Exercise data
Segment Open

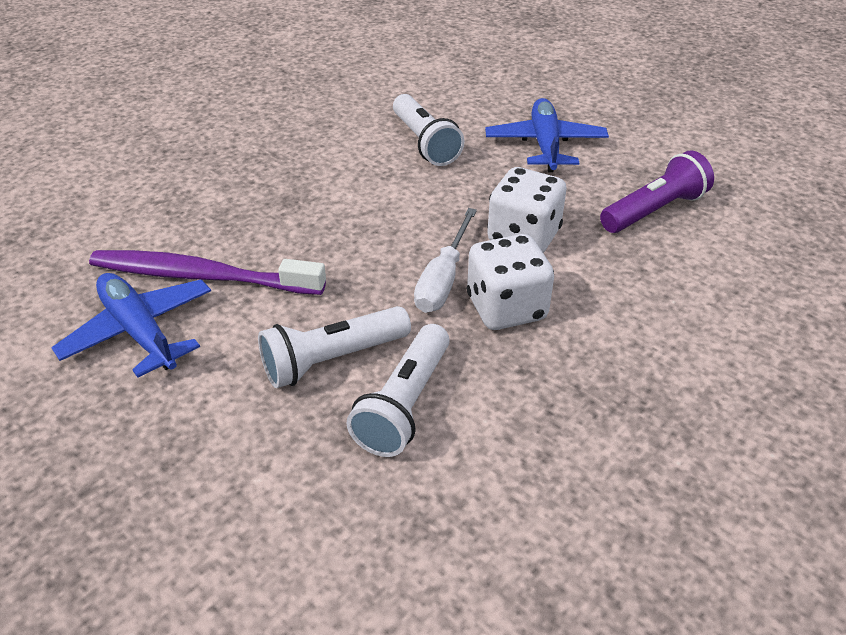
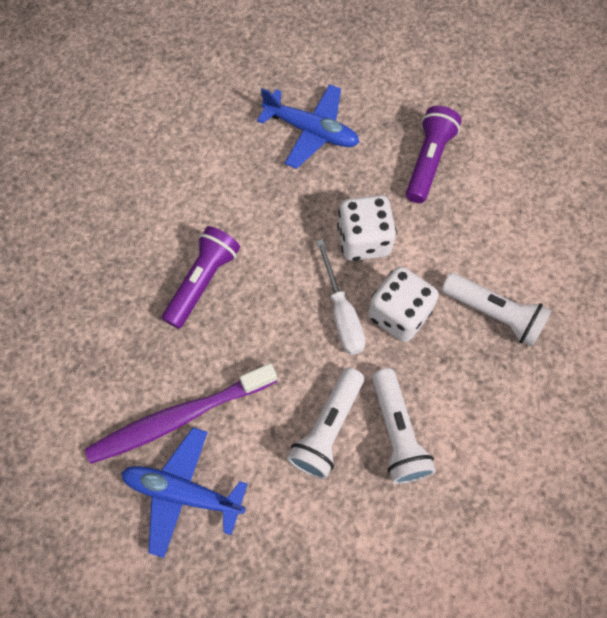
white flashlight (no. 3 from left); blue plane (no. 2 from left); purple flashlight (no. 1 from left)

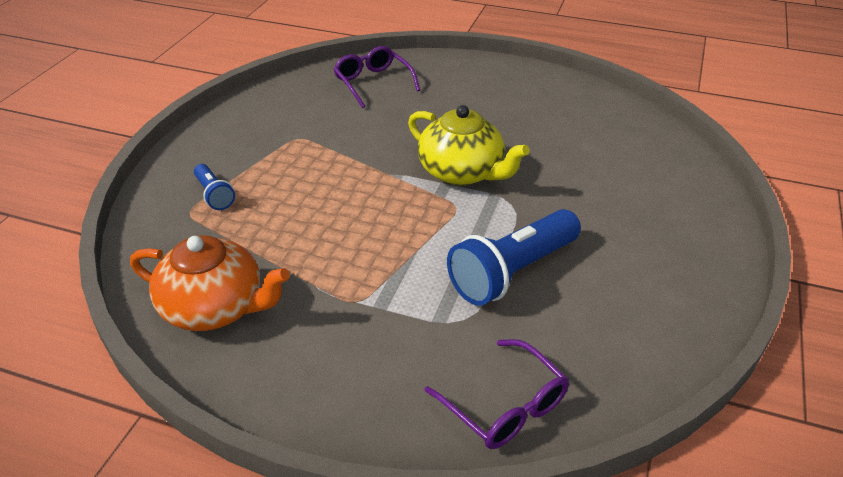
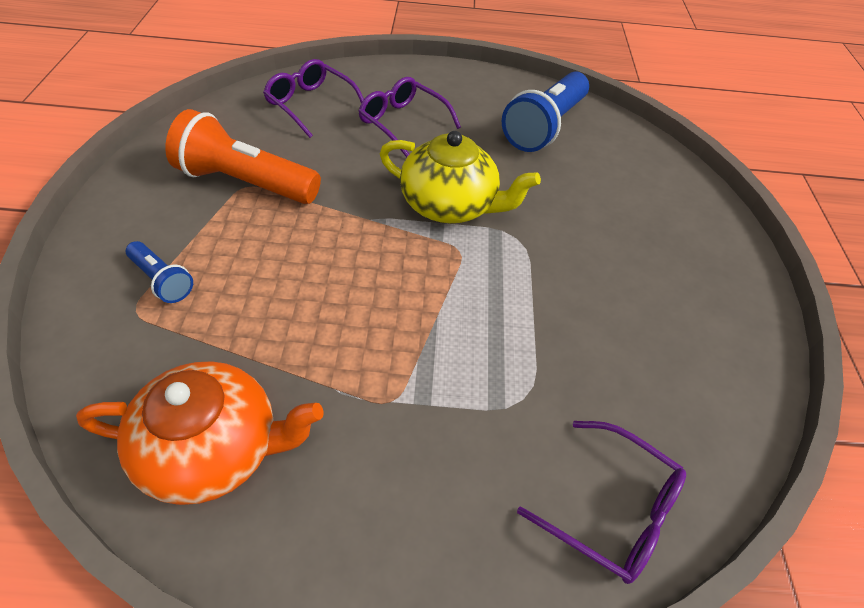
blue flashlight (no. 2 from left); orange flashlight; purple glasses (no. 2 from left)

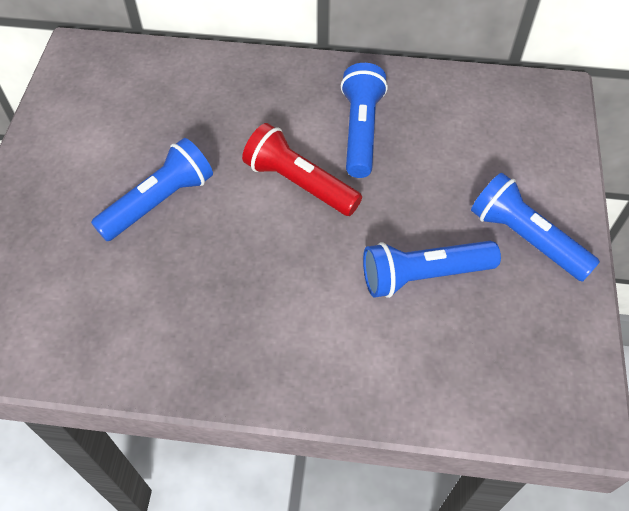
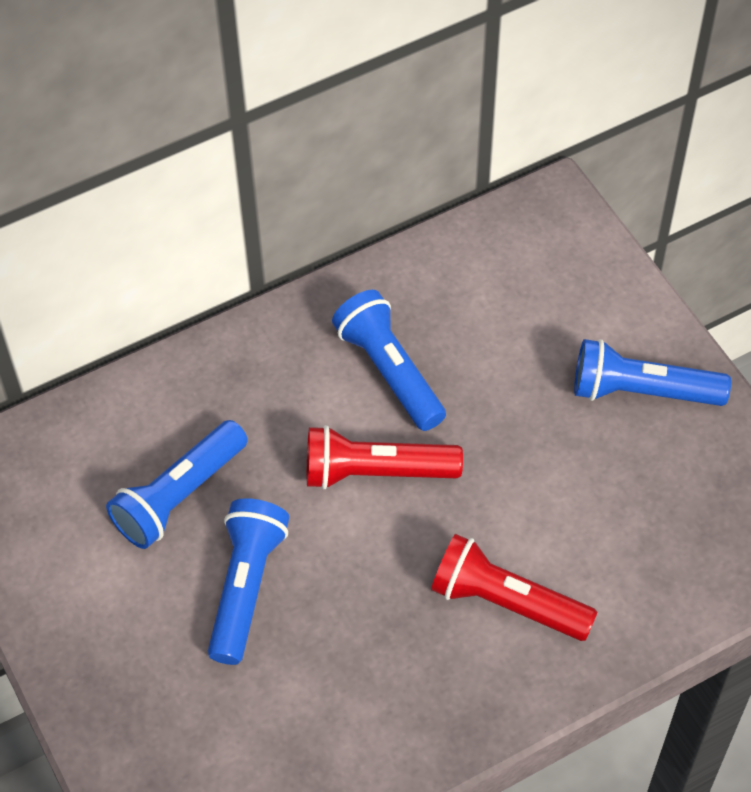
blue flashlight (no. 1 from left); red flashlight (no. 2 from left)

Segment Closed
Segment Open

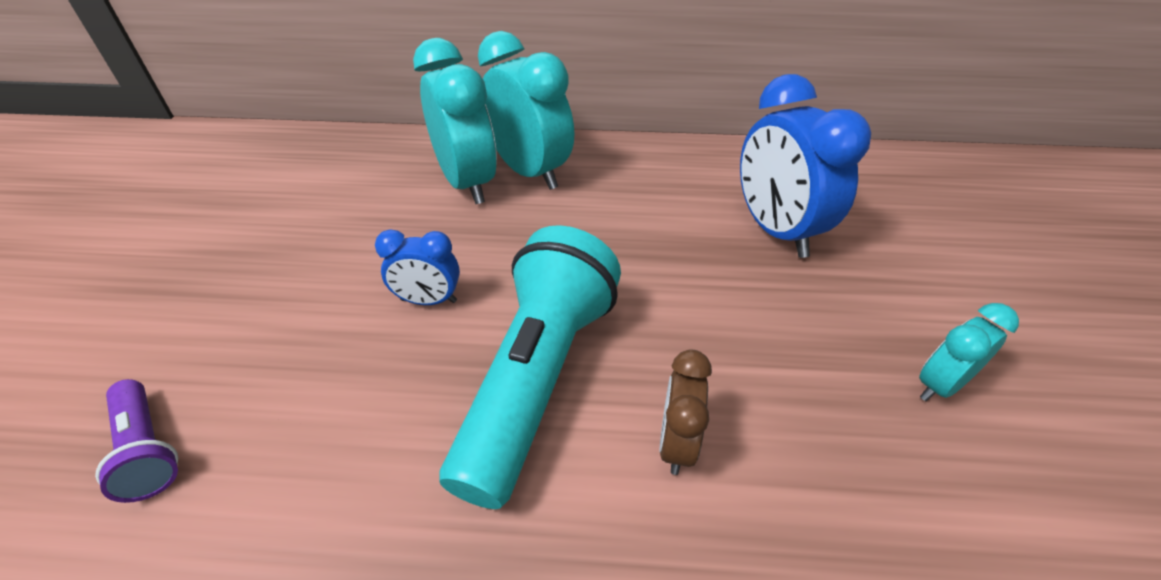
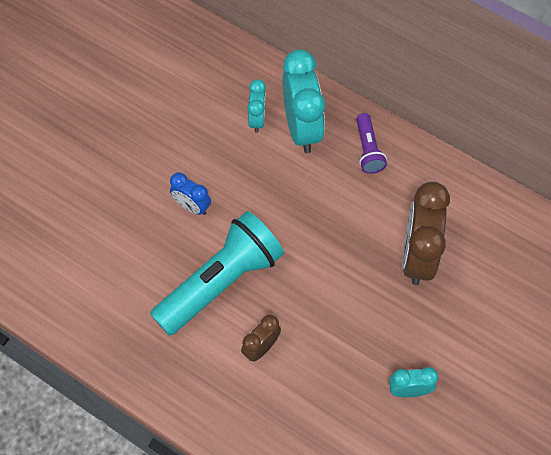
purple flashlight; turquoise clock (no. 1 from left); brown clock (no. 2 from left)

Segment Closed

When you reach the line holding "white flashlight (no." in the listing above, begin retyping exactly, and stop once the line holding "blue flashlight (no. 1" is done; pictures stay out.

Result
white flashlight (no. 3 from left); blue plane (no. 2 from left); purple flashlight (no. 1 from left)

blue flashlight (no. 2 from left); orange flashlight; purple glasses (no. 2 from left)

blue flashlight (no. 1 from left); red flashlight (no. 2 from left)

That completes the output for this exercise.